▸ **ABOUT THIS EXERCISE**: The records sit below. Return every line in them that holds the word "none".

^^^^

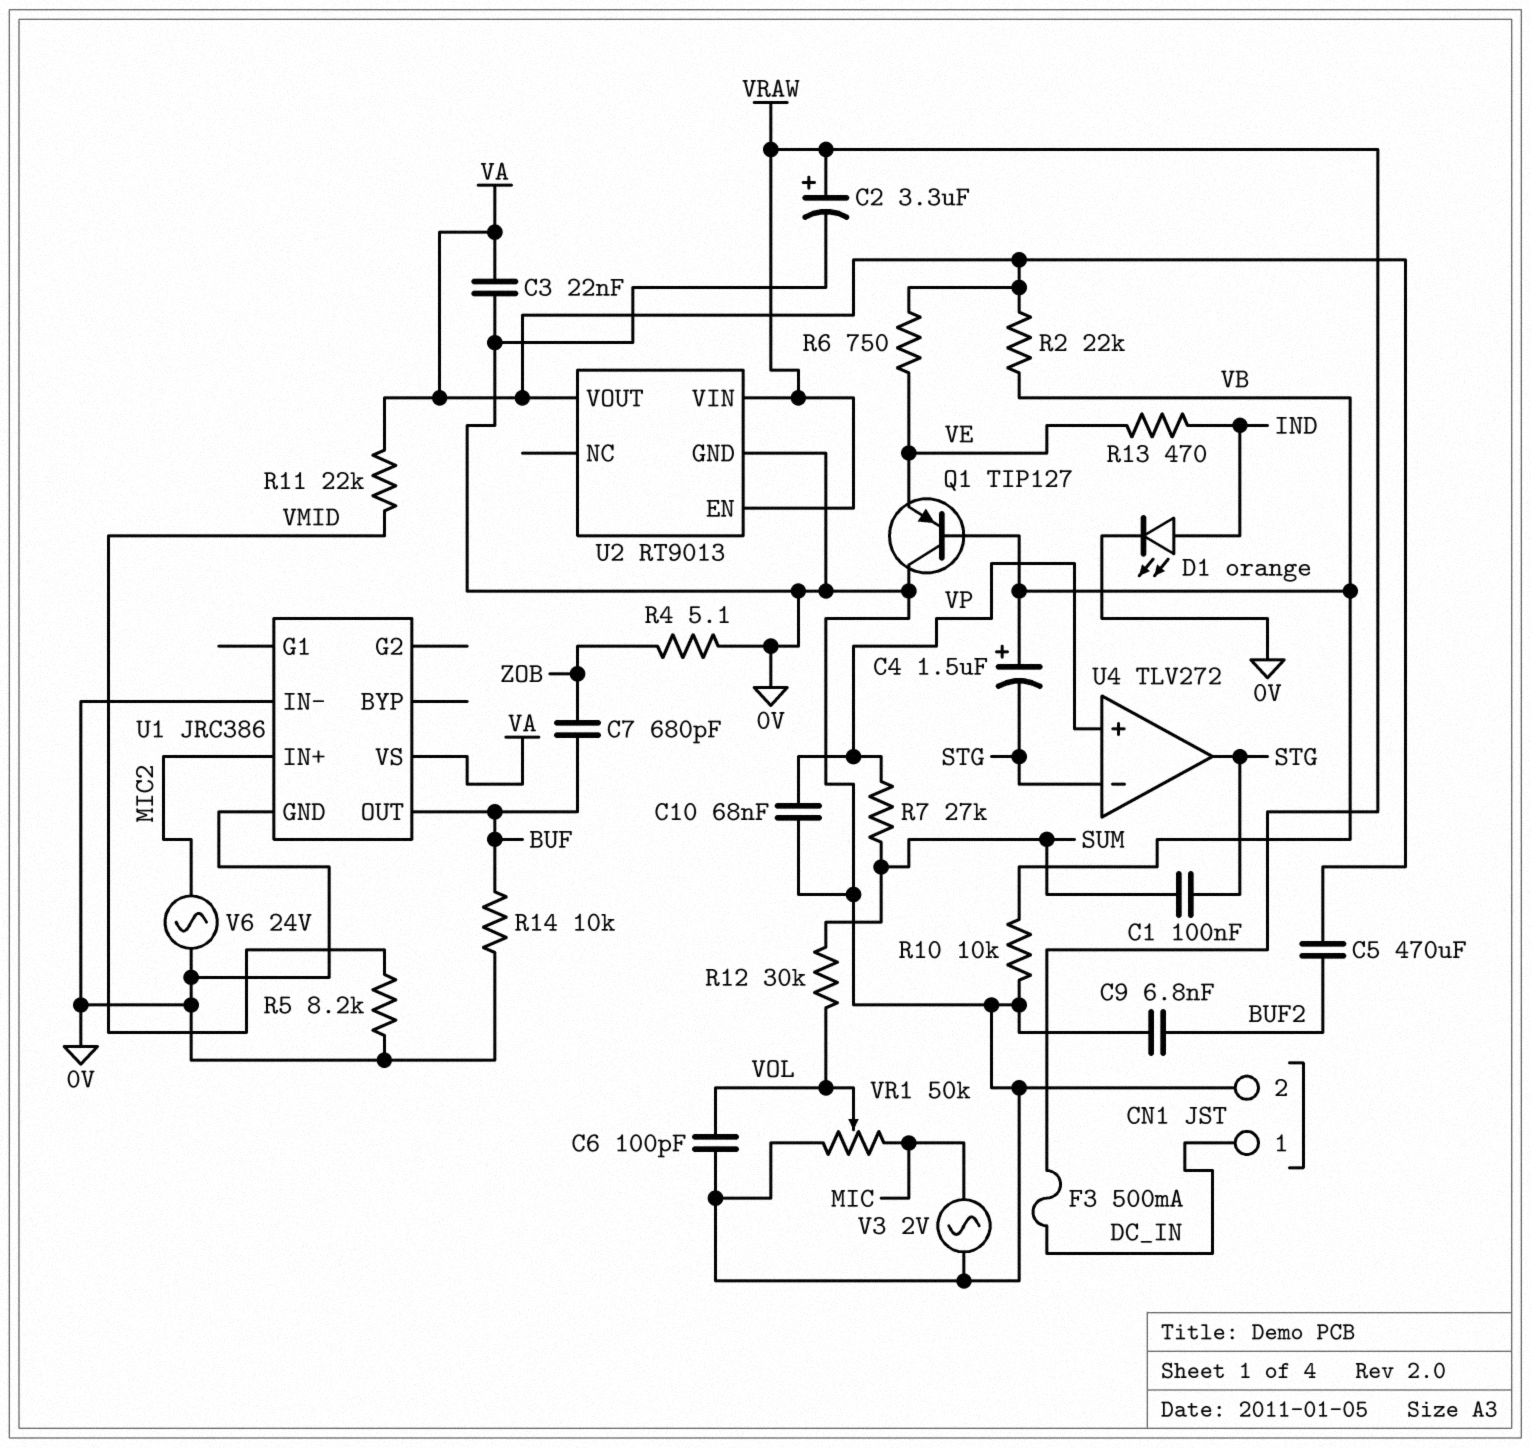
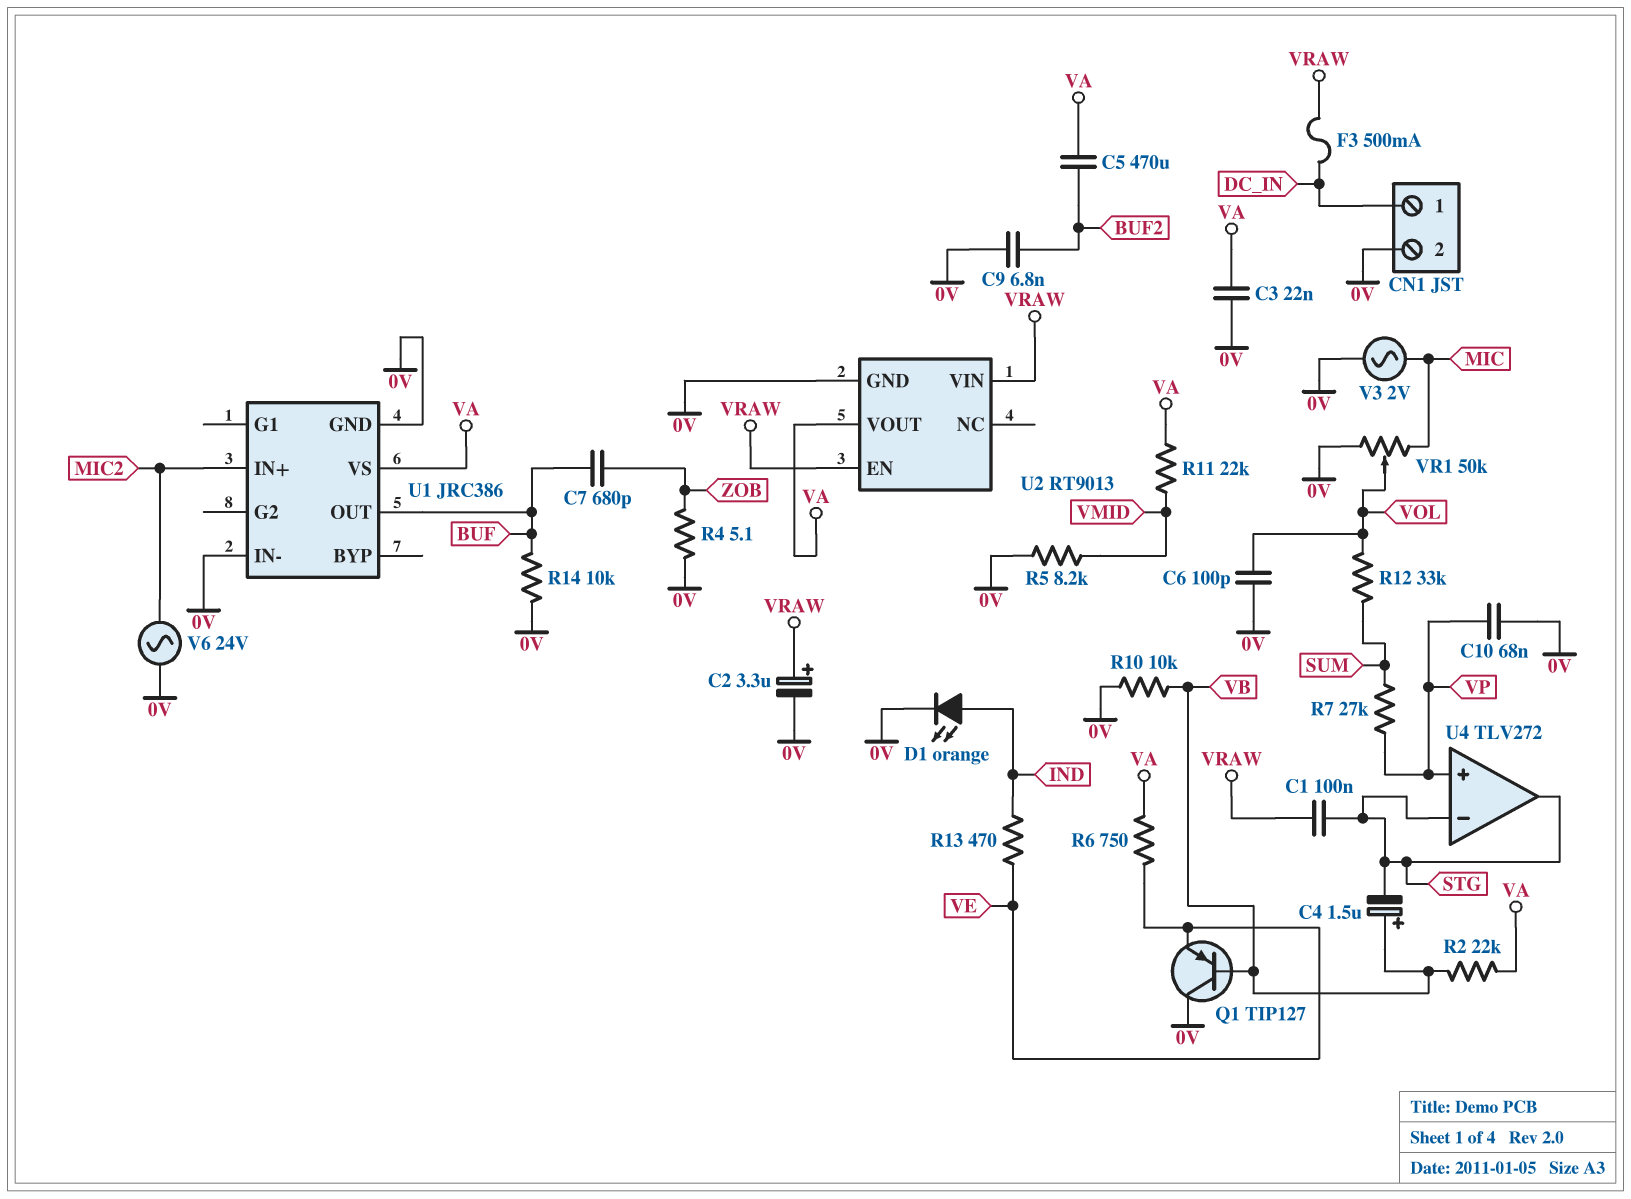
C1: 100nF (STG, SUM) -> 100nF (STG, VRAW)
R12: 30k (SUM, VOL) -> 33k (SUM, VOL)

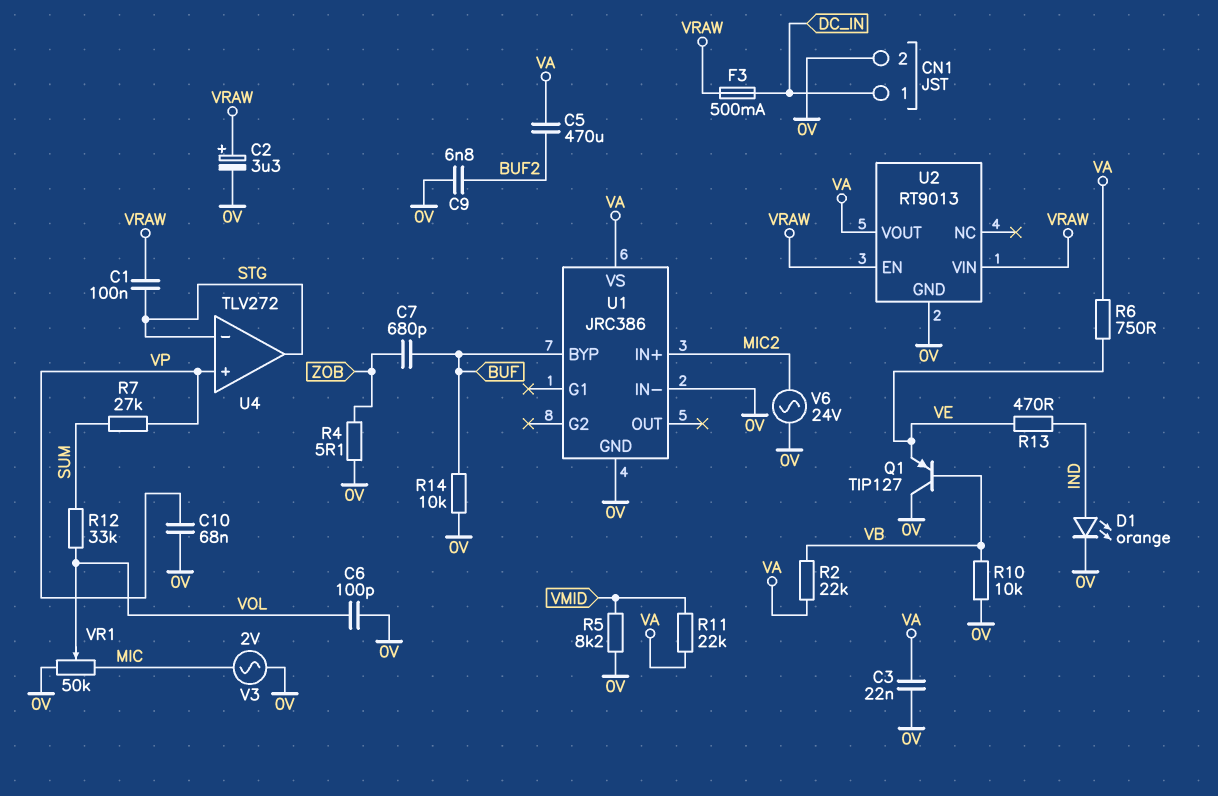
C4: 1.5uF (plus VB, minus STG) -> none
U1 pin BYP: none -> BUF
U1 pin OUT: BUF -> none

^^^^

▸ **ANSWER BOX**:
C4: 1.5uF (plus VB, minus STG) -> none
U1 pin BYP: none -> BUF
U1 pin OUT: BUF -> none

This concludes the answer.